Begin at the top of the records below and return each line exactly through the line with "was: venelun (brown)". Skip pictures.

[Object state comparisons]
◇ ◇ ◇ ◇ ◇

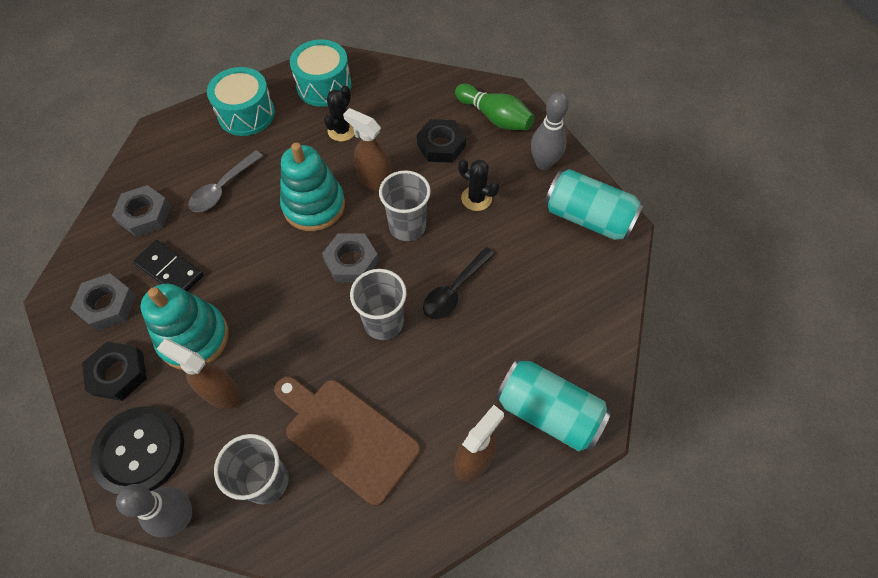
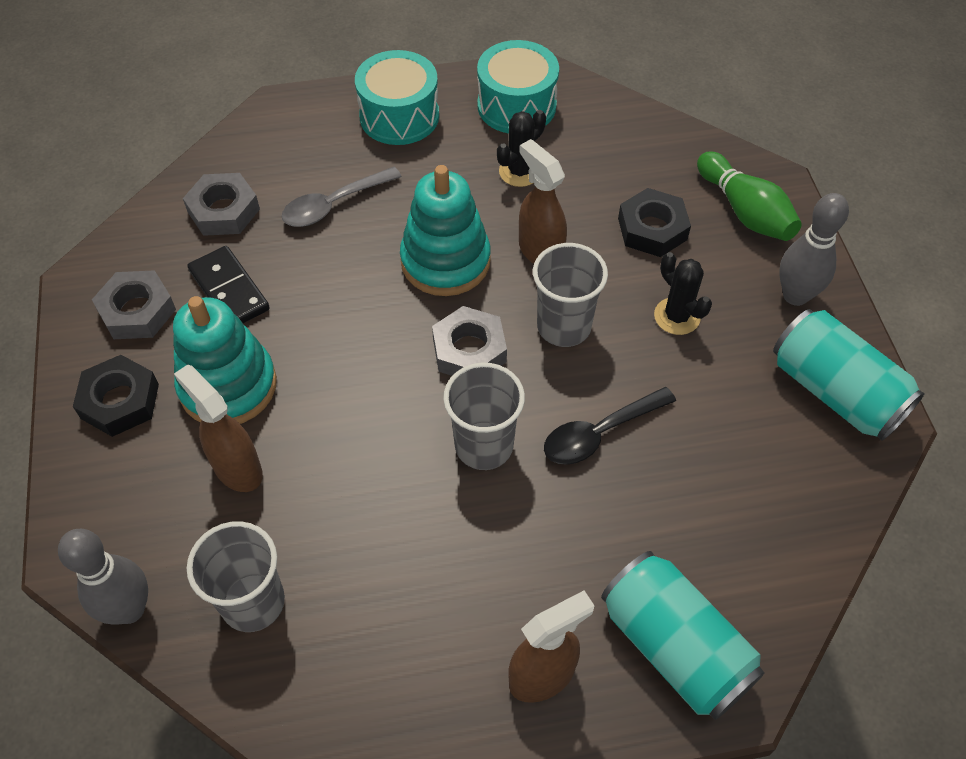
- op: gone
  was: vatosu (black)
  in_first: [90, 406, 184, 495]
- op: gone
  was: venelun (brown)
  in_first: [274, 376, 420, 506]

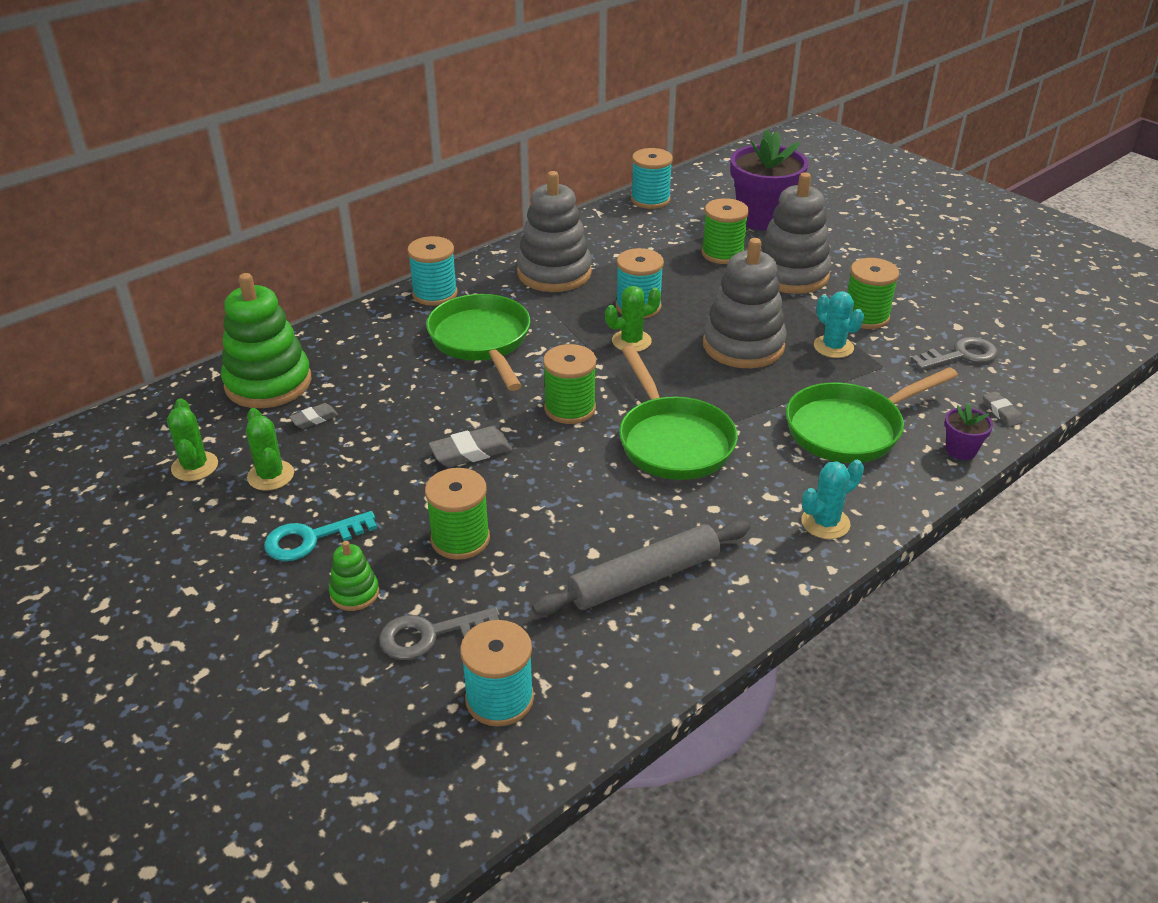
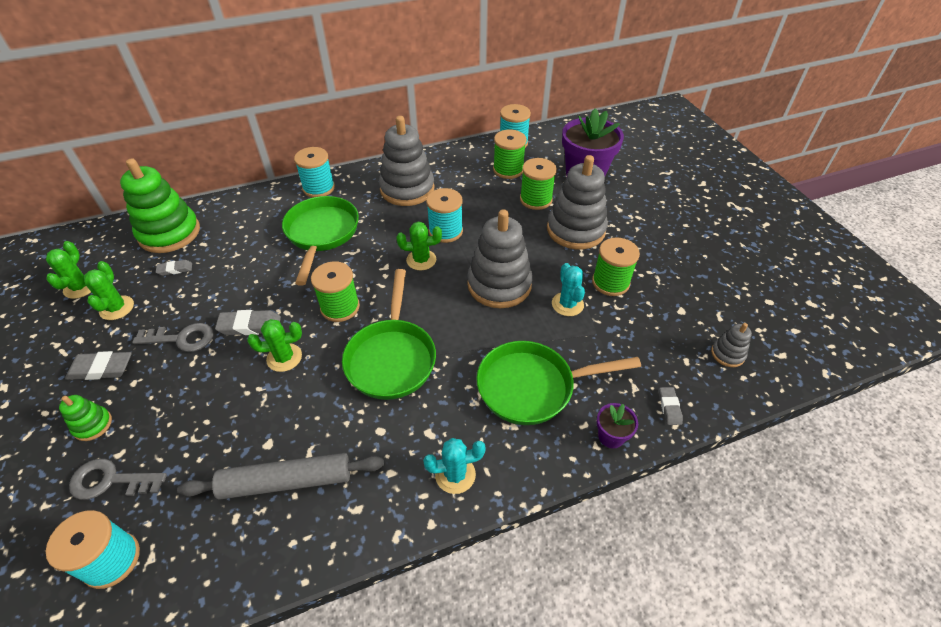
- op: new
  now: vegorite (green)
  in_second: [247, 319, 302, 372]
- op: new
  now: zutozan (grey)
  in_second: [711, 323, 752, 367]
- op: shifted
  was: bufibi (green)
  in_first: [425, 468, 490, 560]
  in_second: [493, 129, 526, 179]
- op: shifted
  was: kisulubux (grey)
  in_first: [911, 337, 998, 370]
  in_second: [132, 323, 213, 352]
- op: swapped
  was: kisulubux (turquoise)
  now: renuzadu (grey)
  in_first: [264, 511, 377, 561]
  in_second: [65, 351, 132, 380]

◇ ◇ ◇ ◇ ◇

[Output below]
- op: gone
  was: vatosu (black)
  in_first: [90, 406, 184, 495]
- op: gone
  was: venelun (brown)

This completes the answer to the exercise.